- **What you should do**:
Can you copy the stretch from the start of the records through the line containing "road 6 (trunk): [(367,325),(485,369)]", character for character, with both ends included? Leave the pictures out of your answer.

+ + + + + + +

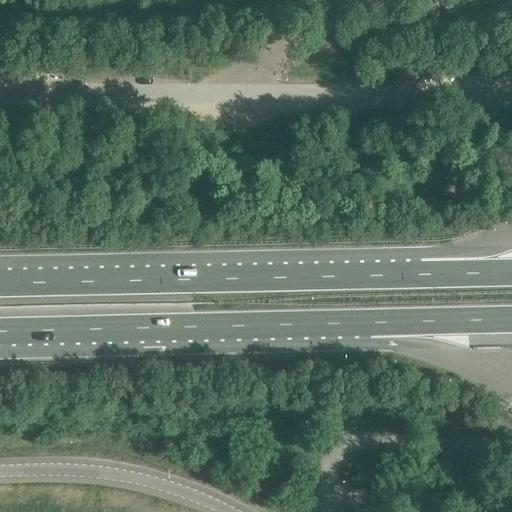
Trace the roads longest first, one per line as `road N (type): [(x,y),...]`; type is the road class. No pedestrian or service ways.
road 1 (unclassified): [(0,90),(511,97)]
road 2 (trunk): [(415,272),(0,283)]
road 3 (trunk): [(0,332),(367,325)]
road 4 (tertiary): [(217,511),(153,483),(38,467),(0,470)]
road 5 (trunk): [(367,325),(511,322)]
road 6 (trunk): [(367,325),(485,369)]
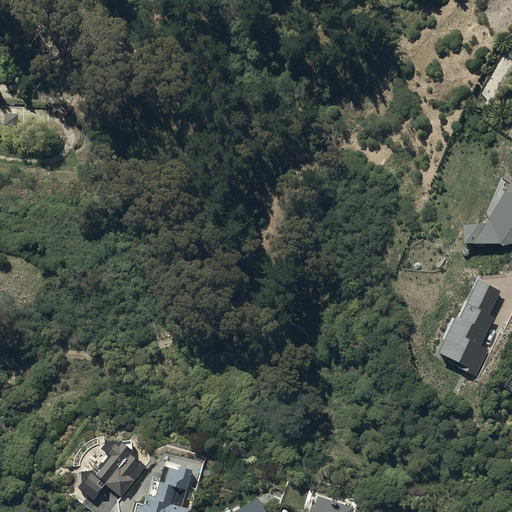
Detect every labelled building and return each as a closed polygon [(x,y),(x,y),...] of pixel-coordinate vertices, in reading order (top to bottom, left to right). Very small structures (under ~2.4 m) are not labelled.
[(11,112),(3,112),(2,130),(20,131),(21,112),(11,112)] [(511,179),(508,184),(500,177),(483,214),(487,219),(484,224),(461,226),(464,245),(503,246),(511,244),(511,179)] [(501,291),(476,278),(436,354),(475,374),(487,351),(479,347),(494,318),(488,315),(501,291)] [(94,498),(107,483),(120,495),(146,464),(130,451),(133,447),(122,438),(120,440),(115,436),(104,448),(108,451),(103,457),(102,456),(93,467),(91,465),(76,483),(94,498)] [(142,501),(138,499),(133,511),(190,511),(192,507),(181,504),(192,466),(179,462),(178,466),(168,463),(164,478),(160,477),(156,493),(146,490),(145,495),(143,495),(142,501)] [(351,511),(354,505),(316,490),(309,511),(351,511)] [(268,511),(257,492),(230,508),(228,504),(213,511),(268,511)]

+ + + + + + +

- **Complete response**:
Trace the roads longest first, one per line as `road N (type): [(x,y),...]`; type is the road class. No pedestrian or service ways.
road 1 (unclassified): [(0,90),(511,97)]
road 2 (trunk): [(415,272),(0,283)]
road 3 (trunk): [(0,332),(367,325)]
road 4 (tertiary): [(217,511),(153,483),(38,467),(0,470)]
road 5 (trunk): [(367,325),(511,322)]
road 6 (trunk): [(367,325),(485,369)]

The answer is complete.